_WHAT THE TASK REQUIRES_
From the records below, transcribe only the lines running from the one with "(592, 299) = (469, 453): purple" through the one with "(634, 233) = (672, 463): none -> white cactus". Keep both of those end lines.

Items listed in a dataset:

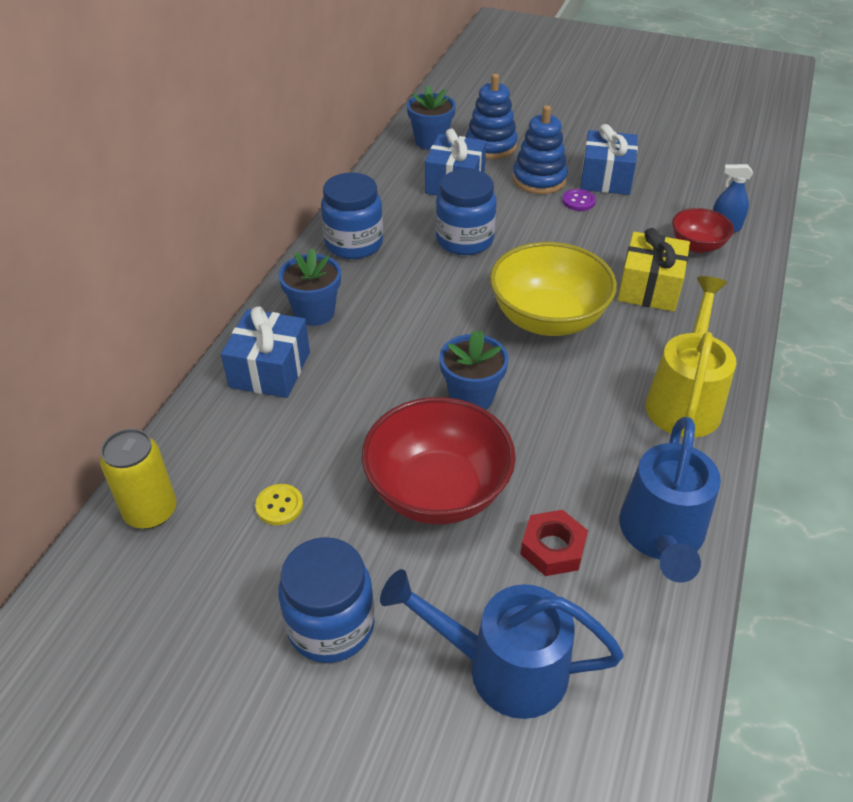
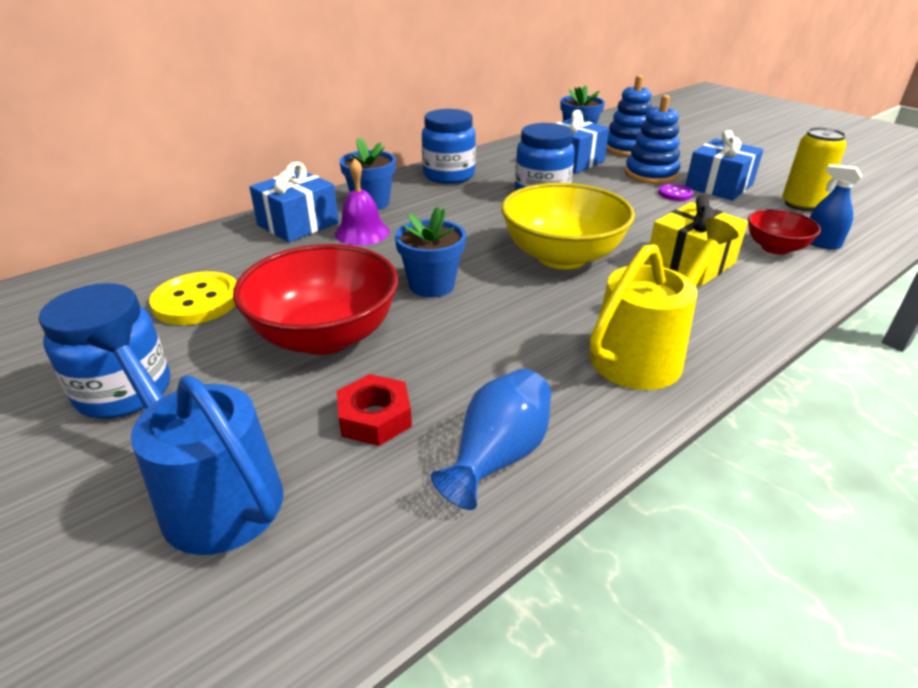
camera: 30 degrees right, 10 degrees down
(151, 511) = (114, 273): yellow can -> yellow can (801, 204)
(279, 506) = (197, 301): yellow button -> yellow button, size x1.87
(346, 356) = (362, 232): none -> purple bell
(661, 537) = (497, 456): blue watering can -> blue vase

* * *

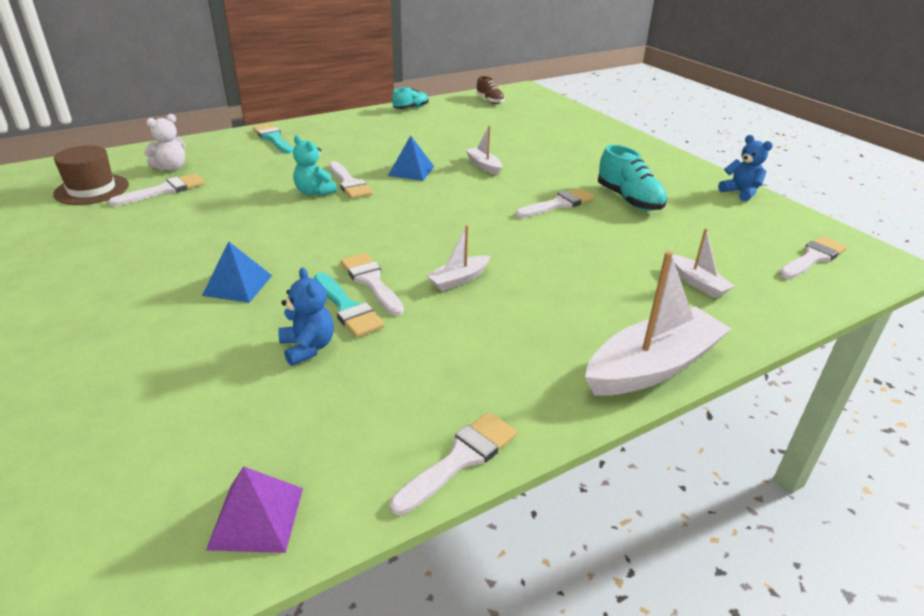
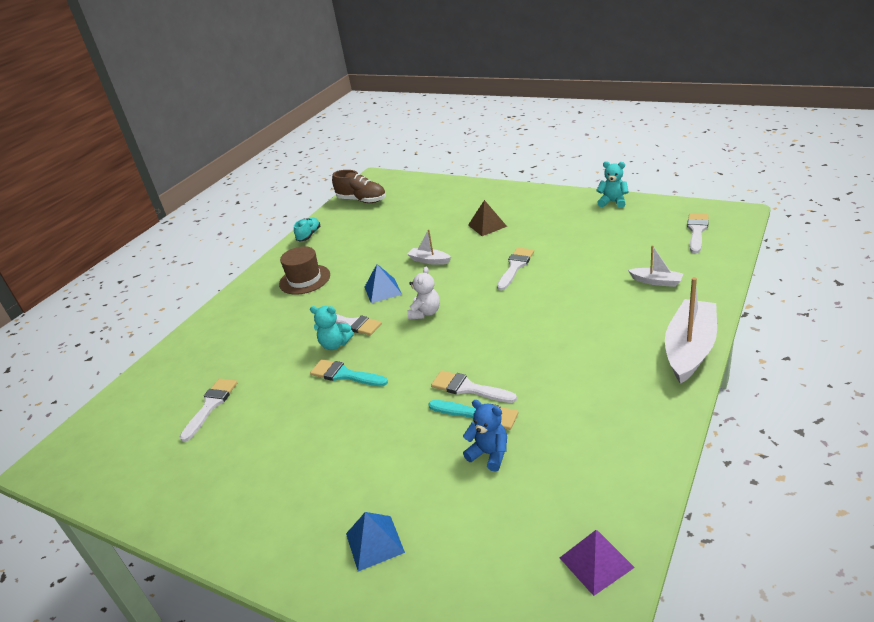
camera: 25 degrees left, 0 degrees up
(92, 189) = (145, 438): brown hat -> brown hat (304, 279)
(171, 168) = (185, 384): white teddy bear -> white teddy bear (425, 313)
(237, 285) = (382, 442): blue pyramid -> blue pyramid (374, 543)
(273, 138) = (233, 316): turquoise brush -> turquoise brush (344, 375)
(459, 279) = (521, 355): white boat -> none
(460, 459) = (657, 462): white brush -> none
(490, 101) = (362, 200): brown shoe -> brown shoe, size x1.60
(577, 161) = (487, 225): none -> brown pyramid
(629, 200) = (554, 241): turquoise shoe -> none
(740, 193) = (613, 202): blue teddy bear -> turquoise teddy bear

---

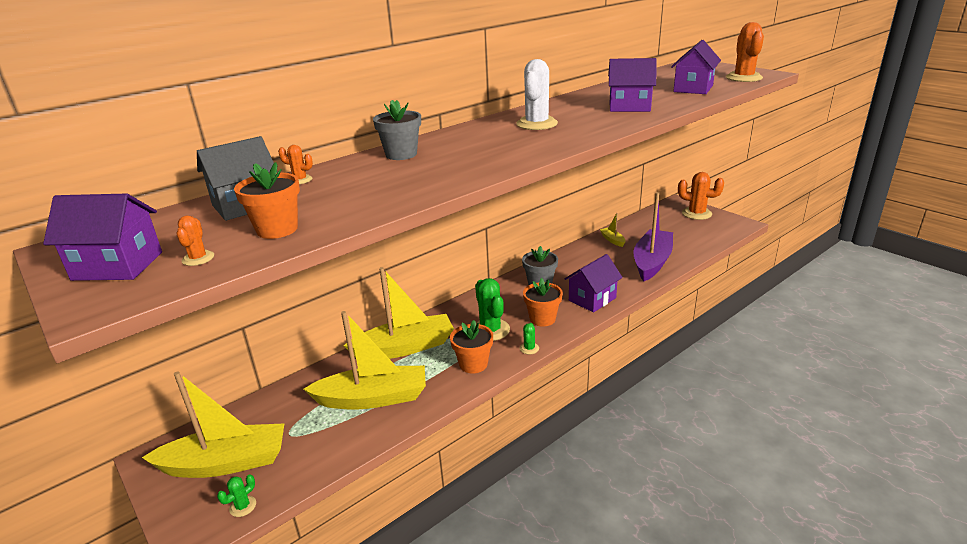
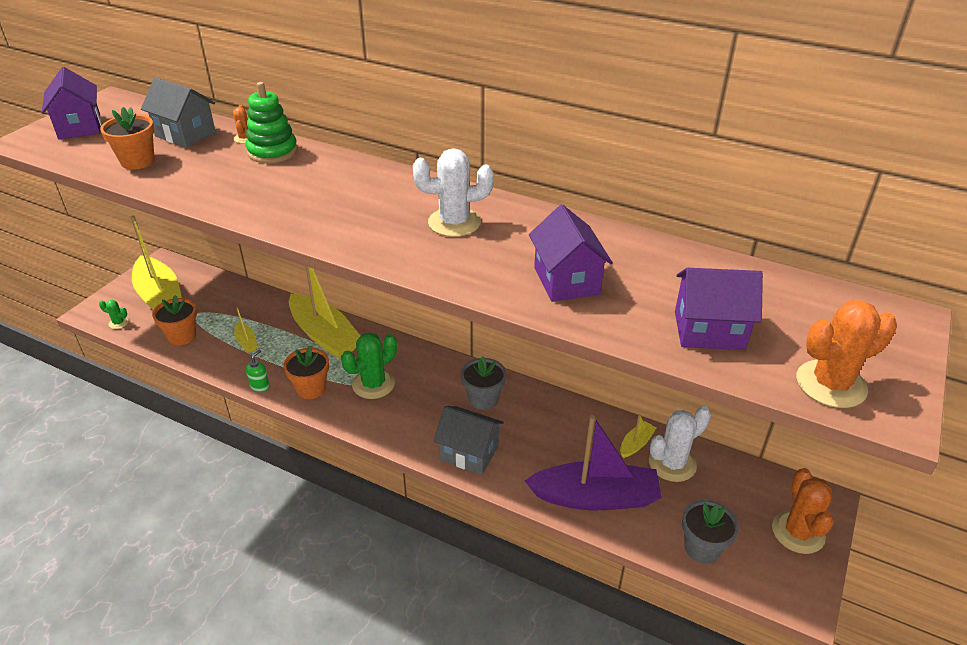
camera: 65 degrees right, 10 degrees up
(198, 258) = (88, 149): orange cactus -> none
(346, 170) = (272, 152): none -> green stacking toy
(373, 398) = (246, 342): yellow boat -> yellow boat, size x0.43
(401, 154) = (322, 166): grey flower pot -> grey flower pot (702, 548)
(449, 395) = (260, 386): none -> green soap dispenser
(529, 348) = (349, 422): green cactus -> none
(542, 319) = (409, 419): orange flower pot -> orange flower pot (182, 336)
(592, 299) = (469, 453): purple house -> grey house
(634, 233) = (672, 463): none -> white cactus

_EXERCISE SOLUTION_
(592, 299) = (469, 453): purple house -> grey house
(634, 233) = (672, 463): none -> white cactus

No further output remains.